Start of Data for review

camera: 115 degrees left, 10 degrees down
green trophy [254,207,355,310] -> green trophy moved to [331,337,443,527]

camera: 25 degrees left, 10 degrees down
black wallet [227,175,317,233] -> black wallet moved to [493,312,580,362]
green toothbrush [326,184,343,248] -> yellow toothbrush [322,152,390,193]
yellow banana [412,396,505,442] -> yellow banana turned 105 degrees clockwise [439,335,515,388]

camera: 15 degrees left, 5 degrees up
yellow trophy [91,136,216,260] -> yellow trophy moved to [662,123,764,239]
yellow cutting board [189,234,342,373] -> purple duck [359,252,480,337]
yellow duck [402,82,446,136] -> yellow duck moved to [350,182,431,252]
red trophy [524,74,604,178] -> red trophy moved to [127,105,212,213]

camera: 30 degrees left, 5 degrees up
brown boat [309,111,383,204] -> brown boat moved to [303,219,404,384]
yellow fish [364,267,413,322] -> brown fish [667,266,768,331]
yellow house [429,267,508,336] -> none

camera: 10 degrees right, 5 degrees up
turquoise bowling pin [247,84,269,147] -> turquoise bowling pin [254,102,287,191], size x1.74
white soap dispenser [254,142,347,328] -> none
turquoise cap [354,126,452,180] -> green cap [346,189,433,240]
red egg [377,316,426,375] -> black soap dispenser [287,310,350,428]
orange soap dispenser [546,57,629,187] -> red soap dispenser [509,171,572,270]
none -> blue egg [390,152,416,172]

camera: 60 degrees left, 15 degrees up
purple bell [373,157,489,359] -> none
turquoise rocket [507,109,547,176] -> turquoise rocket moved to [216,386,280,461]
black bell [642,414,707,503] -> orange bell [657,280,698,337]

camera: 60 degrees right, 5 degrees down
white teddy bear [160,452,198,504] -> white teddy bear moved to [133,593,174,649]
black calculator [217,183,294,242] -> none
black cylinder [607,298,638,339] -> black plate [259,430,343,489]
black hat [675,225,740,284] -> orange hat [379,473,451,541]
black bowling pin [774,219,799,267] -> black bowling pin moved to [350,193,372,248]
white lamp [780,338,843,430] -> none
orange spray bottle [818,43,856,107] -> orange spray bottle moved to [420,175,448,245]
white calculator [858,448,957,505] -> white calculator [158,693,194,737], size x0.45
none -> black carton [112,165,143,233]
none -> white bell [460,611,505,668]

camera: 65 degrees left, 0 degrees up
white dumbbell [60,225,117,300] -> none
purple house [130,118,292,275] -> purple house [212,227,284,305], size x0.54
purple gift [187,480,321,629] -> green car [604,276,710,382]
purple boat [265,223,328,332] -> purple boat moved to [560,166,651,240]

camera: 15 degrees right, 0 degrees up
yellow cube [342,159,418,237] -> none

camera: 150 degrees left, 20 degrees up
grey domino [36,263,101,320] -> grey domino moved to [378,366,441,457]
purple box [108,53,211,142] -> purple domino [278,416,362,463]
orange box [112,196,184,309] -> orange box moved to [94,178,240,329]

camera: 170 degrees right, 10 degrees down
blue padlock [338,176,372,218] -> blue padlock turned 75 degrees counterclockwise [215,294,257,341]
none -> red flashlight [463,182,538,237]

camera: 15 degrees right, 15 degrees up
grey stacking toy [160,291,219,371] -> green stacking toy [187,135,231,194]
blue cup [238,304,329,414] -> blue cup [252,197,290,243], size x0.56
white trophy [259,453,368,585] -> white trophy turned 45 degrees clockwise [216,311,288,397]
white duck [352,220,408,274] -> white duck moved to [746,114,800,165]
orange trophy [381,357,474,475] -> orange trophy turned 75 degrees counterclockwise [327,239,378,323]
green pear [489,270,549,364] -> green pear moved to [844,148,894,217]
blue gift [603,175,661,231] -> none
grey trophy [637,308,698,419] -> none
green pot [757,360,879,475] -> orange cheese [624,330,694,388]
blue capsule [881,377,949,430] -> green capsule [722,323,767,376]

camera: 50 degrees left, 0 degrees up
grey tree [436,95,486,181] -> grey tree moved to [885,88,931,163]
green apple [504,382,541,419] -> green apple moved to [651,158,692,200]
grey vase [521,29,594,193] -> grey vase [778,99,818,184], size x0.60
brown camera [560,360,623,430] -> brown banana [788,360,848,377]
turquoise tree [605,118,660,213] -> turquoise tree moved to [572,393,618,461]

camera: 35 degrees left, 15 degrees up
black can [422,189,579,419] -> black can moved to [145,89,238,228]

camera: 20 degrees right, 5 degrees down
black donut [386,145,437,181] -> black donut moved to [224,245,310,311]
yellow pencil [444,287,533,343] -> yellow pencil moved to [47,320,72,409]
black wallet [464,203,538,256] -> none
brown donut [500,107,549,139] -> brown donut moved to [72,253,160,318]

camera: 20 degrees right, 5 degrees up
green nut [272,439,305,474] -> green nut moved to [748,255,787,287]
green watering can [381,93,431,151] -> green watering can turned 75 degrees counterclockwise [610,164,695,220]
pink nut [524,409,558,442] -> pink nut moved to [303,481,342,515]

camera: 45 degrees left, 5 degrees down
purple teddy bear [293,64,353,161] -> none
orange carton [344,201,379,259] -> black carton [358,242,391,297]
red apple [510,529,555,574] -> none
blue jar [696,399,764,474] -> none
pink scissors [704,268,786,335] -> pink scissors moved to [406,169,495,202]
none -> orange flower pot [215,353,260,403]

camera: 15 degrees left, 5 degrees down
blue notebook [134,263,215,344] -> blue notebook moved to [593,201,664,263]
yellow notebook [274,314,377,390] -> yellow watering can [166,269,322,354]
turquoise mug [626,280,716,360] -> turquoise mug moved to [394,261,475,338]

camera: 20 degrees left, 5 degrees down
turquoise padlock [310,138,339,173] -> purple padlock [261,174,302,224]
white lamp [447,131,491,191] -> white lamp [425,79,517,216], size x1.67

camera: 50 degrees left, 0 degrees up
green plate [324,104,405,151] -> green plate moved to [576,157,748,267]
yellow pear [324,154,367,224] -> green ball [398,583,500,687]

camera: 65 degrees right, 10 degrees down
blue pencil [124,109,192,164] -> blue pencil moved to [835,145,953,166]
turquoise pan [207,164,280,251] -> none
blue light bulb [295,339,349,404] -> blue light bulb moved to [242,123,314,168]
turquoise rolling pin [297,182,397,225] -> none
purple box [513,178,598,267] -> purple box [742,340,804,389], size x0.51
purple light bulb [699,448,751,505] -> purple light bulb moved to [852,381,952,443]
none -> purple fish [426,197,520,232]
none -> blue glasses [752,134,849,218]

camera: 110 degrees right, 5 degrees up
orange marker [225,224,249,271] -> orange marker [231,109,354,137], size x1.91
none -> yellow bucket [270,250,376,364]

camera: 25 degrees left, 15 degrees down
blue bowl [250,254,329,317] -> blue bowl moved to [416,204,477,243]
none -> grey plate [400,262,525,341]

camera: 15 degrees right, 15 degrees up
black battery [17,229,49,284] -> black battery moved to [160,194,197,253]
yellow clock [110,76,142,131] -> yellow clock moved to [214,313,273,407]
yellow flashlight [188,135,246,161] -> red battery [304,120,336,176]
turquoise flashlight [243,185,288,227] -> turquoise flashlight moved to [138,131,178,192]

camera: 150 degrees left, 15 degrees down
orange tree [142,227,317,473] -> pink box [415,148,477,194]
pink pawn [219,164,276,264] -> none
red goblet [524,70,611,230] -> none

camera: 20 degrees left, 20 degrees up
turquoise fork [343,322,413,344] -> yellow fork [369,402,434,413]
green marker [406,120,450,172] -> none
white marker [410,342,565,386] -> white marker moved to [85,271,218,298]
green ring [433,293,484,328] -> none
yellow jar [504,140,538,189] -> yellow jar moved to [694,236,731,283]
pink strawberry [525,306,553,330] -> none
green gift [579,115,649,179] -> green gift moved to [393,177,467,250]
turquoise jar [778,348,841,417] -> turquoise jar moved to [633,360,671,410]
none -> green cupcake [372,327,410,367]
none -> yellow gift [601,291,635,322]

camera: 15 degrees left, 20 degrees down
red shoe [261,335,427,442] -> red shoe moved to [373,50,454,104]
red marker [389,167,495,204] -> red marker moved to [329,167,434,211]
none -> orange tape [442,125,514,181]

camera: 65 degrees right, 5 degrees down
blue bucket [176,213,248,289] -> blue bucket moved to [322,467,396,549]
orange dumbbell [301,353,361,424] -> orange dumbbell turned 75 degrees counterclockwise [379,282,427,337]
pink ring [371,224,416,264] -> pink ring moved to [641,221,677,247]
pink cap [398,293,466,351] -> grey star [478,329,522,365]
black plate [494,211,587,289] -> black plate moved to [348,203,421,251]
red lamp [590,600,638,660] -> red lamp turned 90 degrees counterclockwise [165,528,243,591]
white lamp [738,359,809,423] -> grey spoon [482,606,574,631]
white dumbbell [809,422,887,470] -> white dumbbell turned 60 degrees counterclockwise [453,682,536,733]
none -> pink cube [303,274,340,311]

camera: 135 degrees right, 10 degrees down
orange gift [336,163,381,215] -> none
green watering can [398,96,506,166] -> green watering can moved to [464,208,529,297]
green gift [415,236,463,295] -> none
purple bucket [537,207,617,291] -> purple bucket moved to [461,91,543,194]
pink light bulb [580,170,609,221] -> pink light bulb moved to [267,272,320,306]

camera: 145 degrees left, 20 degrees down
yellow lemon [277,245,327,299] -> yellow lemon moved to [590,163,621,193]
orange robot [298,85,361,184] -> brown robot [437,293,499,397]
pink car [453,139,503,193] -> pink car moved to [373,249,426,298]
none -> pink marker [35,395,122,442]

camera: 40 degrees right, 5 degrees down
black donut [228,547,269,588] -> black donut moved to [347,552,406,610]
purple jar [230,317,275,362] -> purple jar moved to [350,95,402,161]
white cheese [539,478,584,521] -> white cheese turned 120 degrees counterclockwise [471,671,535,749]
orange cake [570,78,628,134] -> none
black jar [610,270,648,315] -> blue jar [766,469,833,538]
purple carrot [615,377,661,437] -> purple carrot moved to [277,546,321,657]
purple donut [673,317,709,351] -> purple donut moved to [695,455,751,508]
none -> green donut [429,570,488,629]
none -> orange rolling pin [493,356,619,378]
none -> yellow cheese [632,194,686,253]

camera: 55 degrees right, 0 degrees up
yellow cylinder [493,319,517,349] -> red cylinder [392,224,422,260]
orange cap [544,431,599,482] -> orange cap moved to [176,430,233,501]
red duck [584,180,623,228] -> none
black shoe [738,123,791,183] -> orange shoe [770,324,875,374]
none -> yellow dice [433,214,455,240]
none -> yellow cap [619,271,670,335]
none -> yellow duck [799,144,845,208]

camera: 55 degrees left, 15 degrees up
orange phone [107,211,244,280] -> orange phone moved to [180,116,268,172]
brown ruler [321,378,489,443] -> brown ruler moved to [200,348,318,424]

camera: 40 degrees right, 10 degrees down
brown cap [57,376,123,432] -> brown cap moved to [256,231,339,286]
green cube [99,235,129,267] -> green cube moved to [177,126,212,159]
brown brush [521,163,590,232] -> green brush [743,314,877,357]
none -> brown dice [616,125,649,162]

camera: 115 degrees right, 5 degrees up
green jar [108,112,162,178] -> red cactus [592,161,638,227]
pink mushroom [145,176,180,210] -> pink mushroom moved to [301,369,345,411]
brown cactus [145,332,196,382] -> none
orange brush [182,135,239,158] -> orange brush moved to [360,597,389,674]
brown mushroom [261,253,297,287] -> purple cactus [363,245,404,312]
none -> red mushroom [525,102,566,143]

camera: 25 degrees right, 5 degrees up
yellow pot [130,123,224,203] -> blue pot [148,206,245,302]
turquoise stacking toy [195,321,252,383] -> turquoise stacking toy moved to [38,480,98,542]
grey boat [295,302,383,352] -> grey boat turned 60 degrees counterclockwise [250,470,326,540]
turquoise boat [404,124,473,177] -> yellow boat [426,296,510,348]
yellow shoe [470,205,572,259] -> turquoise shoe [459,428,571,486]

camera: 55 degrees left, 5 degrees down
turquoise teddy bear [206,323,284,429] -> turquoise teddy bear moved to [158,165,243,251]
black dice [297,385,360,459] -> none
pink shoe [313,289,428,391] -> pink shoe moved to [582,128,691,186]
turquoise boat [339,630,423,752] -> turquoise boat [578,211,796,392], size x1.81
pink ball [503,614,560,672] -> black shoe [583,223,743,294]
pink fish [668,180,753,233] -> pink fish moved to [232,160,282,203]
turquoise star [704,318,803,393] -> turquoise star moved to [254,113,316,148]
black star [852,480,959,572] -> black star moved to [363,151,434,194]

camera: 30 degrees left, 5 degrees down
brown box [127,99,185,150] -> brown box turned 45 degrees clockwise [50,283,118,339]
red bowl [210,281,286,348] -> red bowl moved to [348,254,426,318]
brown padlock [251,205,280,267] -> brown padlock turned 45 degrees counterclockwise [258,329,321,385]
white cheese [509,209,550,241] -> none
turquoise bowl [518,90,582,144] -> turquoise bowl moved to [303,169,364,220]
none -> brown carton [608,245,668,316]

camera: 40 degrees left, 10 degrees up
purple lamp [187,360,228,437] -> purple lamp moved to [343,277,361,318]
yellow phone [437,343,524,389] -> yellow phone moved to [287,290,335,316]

End of Data for review

The reply should consist solely of the lines above from the one that has "white duck [352,220,408,274]" through the one that has "grey trophy [637,308,698,419] -> none", reproduced exactly.

*Task output*:
white duck [352,220,408,274] -> white duck moved to [746,114,800,165]
orange trophy [381,357,474,475] -> orange trophy turned 75 degrees counterclockwise [327,239,378,323]
green pear [489,270,549,364] -> green pear moved to [844,148,894,217]
blue gift [603,175,661,231] -> none
grey trophy [637,308,698,419] -> none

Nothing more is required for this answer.